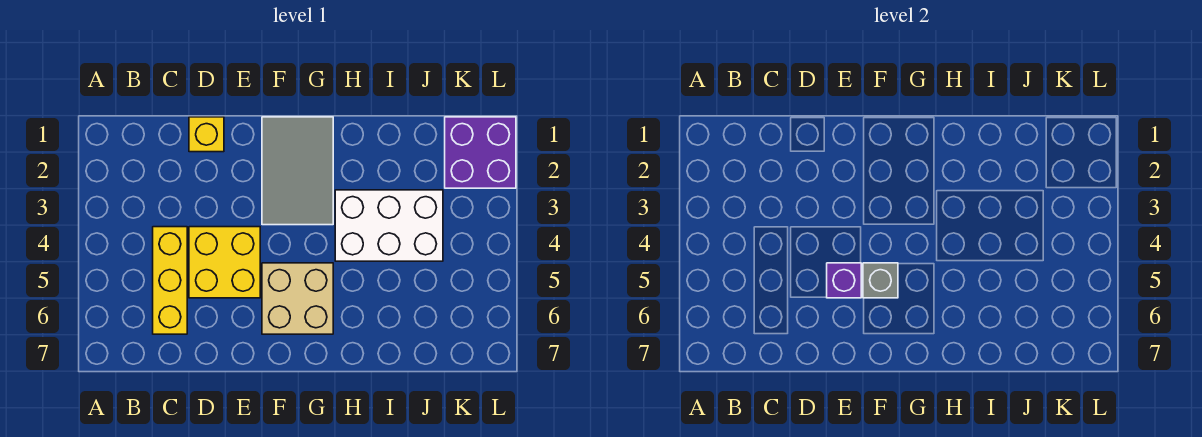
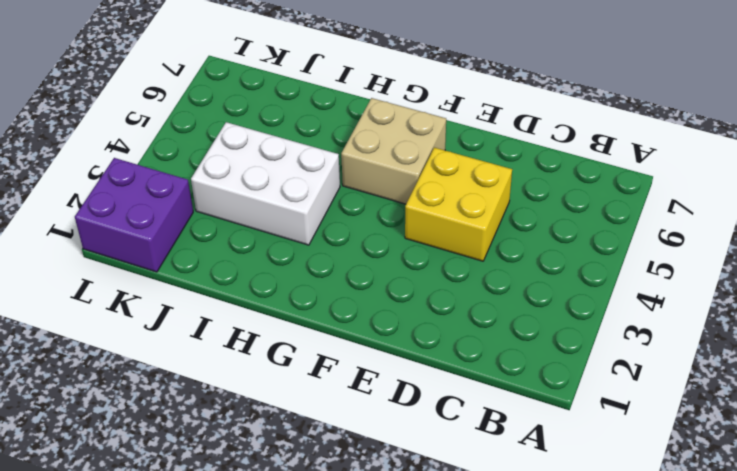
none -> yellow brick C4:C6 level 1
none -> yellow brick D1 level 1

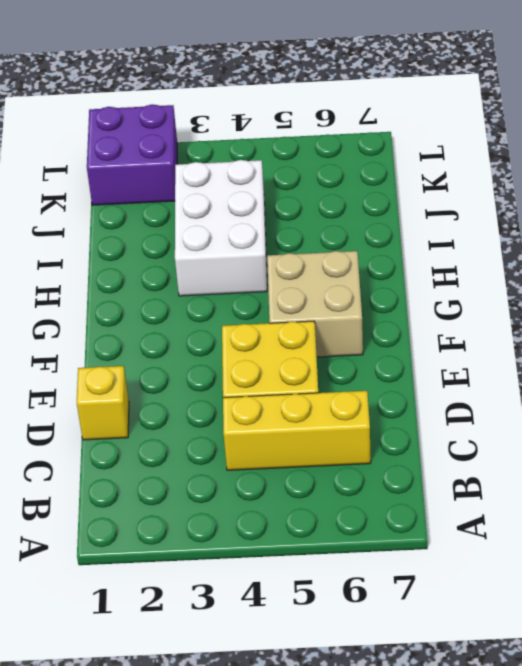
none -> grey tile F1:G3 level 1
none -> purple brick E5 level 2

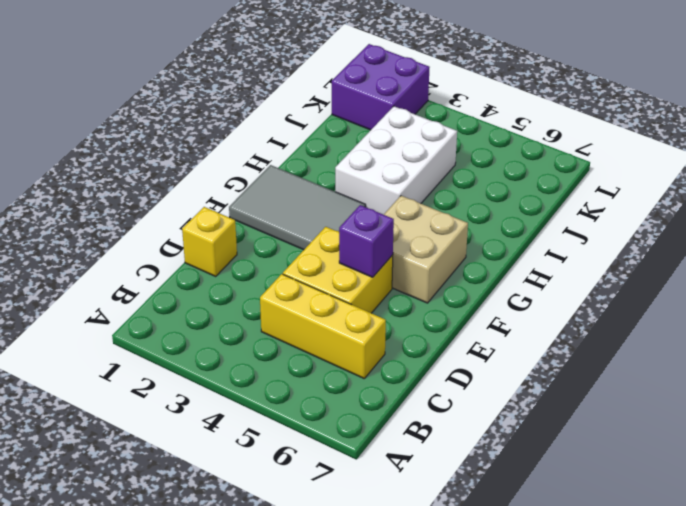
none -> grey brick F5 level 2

####################

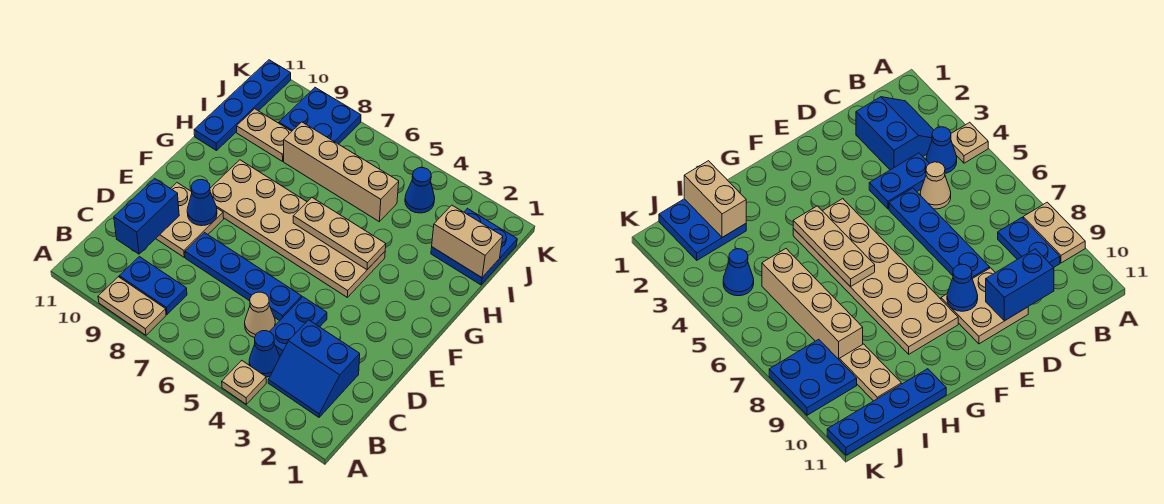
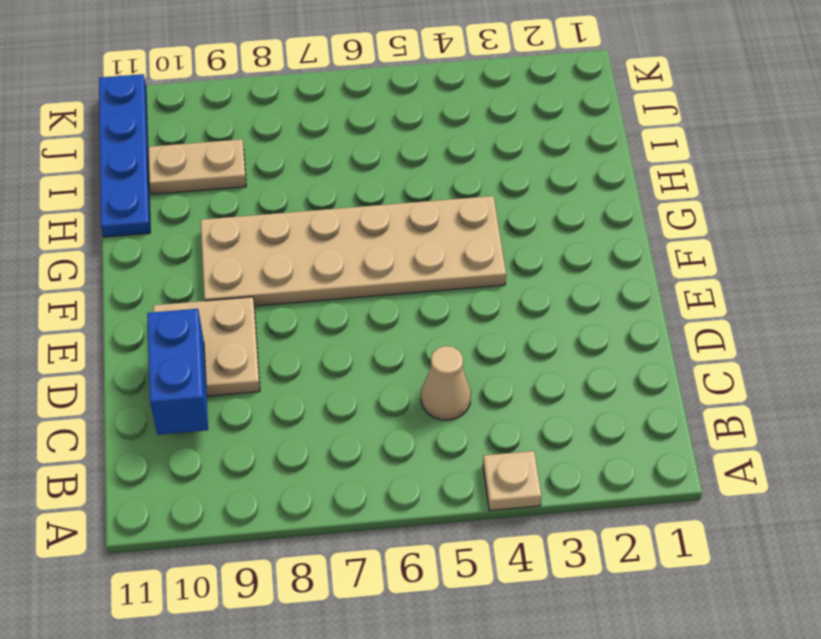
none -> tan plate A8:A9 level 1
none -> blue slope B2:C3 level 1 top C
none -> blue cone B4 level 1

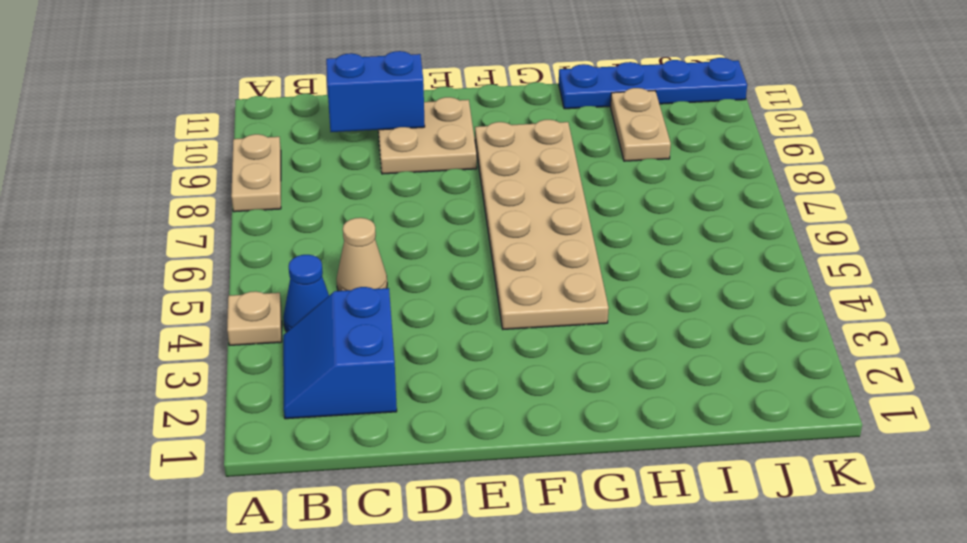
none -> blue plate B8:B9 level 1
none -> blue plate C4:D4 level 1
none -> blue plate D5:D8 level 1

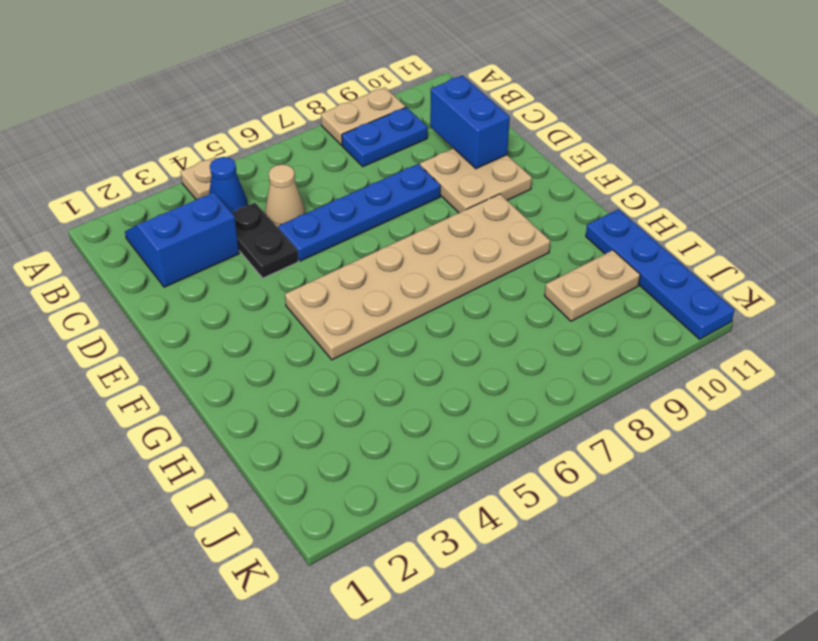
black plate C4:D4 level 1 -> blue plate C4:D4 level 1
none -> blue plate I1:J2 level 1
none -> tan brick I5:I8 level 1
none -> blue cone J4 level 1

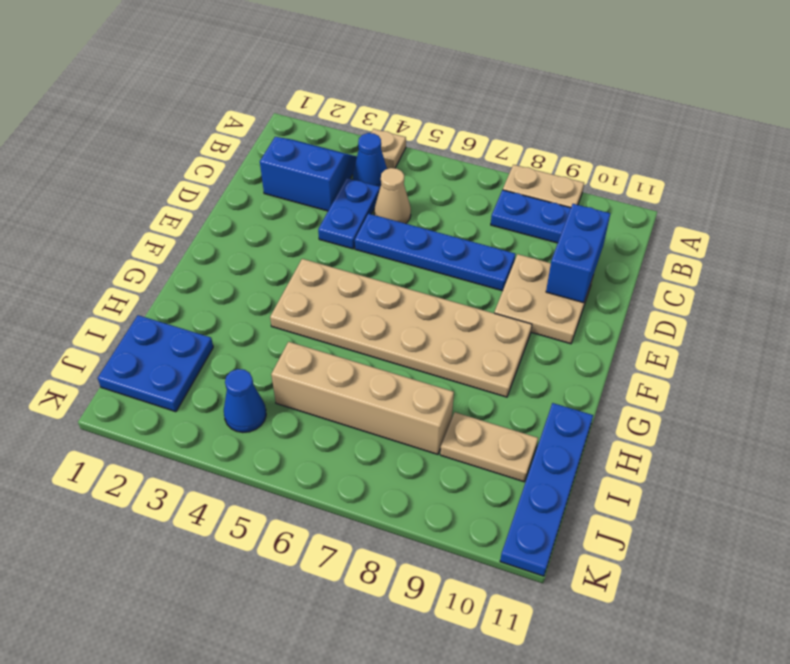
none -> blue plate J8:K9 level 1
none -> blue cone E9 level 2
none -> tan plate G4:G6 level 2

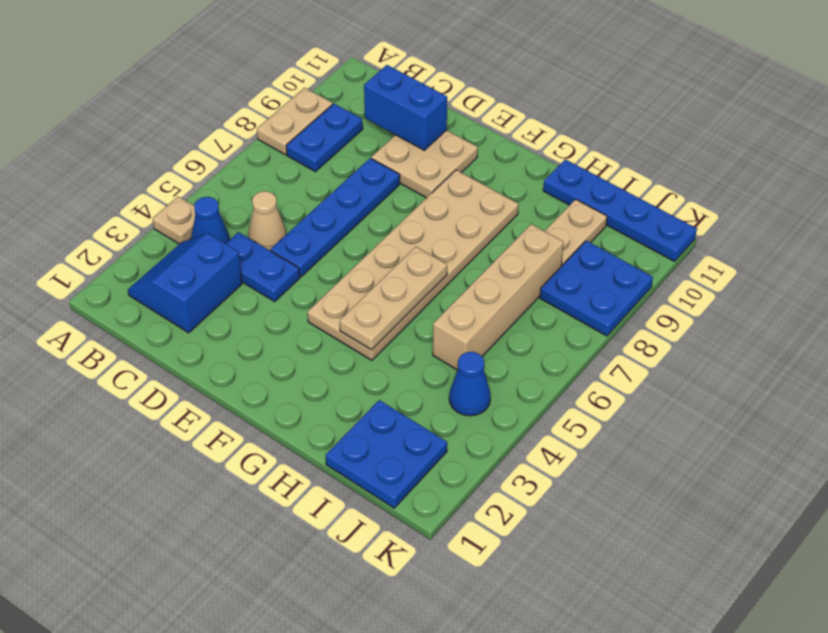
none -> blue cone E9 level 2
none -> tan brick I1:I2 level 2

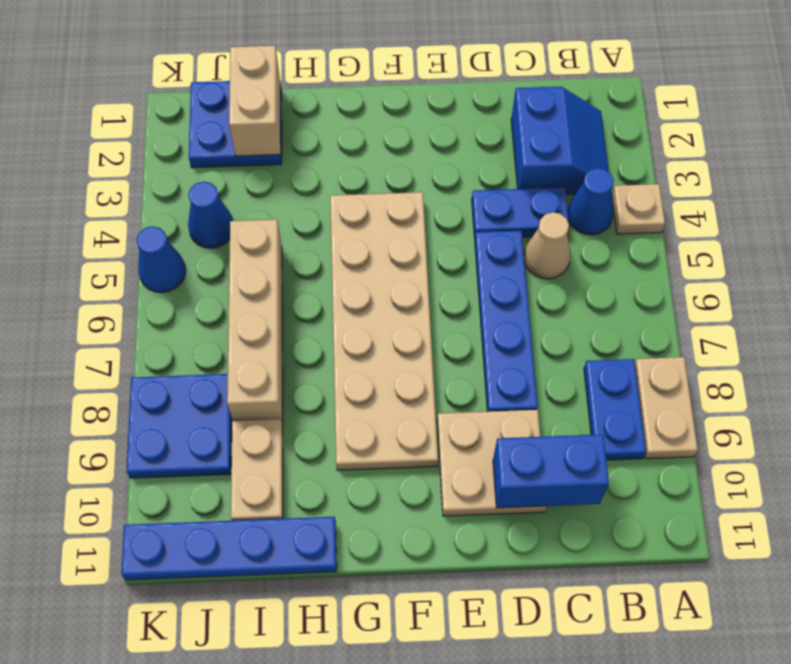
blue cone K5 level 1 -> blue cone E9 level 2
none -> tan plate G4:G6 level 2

####################

Exercise directions: Above are the records. Copy only the lines from the one with "none -> yellow brick C4:C6 level 1" through the one with "none -> grey brick F5 level 2", exactly, with no pictures.

Reply to the exercise:
none -> yellow brick C4:C6 level 1
none -> yellow brick D1 level 1

none -> grey tile F1:G3 level 1
none -> purple brick E5 level 2

none -> grey brick F5 level 2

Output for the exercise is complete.